Begin at the line that has "August [73, 667]" and stop after the line that has "pyautogui.click(x=1112, y=1104)". Rewrite only those lines with "lunch" swapped for "dinner" and everything else left unchanged.

----

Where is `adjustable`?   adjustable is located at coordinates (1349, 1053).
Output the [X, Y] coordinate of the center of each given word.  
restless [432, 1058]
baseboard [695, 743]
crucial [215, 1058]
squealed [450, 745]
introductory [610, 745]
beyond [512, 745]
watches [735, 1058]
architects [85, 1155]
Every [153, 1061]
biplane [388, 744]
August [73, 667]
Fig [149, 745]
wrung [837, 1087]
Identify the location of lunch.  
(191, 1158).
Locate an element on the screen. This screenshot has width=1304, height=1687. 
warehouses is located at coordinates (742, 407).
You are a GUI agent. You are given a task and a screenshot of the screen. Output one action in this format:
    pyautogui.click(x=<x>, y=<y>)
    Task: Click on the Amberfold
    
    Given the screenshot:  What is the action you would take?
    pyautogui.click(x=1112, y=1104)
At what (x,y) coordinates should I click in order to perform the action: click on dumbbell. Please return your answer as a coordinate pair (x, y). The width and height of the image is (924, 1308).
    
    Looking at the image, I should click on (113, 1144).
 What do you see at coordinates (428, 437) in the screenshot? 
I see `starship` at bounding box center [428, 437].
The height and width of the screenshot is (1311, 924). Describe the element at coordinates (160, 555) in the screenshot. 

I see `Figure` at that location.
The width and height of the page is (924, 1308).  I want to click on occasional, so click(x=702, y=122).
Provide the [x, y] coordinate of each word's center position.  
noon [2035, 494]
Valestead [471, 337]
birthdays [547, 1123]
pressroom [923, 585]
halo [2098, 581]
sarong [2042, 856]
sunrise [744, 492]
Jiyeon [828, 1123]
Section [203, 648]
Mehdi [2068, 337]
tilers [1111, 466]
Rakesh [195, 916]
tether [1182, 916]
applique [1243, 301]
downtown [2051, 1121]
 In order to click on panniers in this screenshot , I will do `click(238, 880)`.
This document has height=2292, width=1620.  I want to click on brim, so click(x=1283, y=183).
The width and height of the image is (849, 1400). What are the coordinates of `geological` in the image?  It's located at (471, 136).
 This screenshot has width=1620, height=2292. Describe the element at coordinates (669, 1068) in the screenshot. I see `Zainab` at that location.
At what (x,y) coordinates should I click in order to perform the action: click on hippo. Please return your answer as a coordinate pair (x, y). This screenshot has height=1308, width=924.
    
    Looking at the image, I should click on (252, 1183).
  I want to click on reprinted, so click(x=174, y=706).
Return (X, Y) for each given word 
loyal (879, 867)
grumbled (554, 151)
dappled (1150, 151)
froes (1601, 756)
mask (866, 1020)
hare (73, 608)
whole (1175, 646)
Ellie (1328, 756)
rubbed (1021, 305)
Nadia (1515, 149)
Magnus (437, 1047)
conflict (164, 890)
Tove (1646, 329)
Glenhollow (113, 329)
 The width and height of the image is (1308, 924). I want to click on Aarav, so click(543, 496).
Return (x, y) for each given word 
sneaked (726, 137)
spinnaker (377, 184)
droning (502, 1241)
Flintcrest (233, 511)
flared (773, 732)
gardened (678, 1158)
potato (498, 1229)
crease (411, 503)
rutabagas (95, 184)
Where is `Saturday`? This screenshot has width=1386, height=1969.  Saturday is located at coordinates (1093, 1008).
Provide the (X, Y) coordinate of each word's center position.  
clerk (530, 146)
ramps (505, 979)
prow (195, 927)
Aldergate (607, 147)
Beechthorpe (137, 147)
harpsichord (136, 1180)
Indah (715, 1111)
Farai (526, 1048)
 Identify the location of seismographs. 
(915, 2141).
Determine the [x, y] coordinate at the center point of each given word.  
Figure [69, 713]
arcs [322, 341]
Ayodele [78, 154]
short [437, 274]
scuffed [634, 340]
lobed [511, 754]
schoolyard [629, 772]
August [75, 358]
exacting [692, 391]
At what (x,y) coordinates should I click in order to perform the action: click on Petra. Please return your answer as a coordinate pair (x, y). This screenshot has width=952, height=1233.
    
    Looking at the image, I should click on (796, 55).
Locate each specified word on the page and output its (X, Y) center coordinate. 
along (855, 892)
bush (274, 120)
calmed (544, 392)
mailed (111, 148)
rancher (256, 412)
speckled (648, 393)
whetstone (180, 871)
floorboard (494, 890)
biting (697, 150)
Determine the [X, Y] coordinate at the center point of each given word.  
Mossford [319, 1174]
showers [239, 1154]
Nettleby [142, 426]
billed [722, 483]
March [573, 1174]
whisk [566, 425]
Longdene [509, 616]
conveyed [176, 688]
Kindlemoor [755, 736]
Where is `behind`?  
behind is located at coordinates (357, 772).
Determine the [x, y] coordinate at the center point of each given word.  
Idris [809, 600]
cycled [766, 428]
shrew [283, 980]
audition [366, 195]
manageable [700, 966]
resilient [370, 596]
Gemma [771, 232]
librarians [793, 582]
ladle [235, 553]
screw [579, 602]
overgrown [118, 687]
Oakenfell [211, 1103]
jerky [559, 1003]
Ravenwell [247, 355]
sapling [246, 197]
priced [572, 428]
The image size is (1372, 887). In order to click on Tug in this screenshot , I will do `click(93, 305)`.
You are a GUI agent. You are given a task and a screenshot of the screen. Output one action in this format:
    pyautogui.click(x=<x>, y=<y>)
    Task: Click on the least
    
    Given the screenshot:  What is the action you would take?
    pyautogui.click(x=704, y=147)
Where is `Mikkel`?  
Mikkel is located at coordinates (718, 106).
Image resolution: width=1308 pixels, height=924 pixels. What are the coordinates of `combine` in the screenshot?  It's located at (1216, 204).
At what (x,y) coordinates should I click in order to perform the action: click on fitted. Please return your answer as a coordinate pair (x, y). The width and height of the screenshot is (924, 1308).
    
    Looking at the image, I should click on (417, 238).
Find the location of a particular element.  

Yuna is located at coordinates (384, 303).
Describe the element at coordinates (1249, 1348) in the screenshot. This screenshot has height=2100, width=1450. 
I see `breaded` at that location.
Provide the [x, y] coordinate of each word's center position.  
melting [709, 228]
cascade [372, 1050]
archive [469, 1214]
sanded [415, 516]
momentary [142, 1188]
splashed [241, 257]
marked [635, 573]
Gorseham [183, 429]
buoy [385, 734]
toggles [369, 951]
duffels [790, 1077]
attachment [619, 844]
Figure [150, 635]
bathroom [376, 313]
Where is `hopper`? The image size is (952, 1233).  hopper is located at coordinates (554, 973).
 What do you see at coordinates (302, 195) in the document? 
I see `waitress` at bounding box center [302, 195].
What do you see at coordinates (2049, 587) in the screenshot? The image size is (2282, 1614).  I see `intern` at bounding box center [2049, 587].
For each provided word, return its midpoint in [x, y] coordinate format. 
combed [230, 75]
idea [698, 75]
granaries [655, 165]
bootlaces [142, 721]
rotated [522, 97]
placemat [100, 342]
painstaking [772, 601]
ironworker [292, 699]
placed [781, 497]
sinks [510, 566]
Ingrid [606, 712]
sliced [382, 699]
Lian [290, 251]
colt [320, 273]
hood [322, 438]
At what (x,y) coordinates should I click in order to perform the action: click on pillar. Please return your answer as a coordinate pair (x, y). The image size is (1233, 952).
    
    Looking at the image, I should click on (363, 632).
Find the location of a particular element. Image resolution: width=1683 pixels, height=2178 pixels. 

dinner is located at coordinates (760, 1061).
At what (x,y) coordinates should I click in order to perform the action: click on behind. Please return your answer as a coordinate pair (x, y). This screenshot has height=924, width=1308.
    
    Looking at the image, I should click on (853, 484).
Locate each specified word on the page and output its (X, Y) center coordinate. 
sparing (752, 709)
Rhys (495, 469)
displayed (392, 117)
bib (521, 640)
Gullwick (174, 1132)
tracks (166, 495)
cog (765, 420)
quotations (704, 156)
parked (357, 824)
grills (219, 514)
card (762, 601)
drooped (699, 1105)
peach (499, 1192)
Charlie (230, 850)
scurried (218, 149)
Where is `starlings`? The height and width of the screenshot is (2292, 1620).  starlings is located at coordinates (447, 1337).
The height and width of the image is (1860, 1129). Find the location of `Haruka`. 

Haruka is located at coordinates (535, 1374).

----

:: Full answer ::
August [73, 667]
Fig [149, 745]
wrung [837, 1087]
Identify the location of dinner.  
(191, 1158).
Locate an element on the screen. This screenshot has width=1304, height=1687. 
warehouses is located at coordinates (742, 407).
You are a GUI agent. You are given a task and a screenshot of the screen. Output one action in this format:
    pyautogui.click(x=<x>, y=<y>)
    Task: Click on the Amberfold
    
    Given the screenshot:  What is the action you would take?
    pyautogui.click(x=1112, y=1104)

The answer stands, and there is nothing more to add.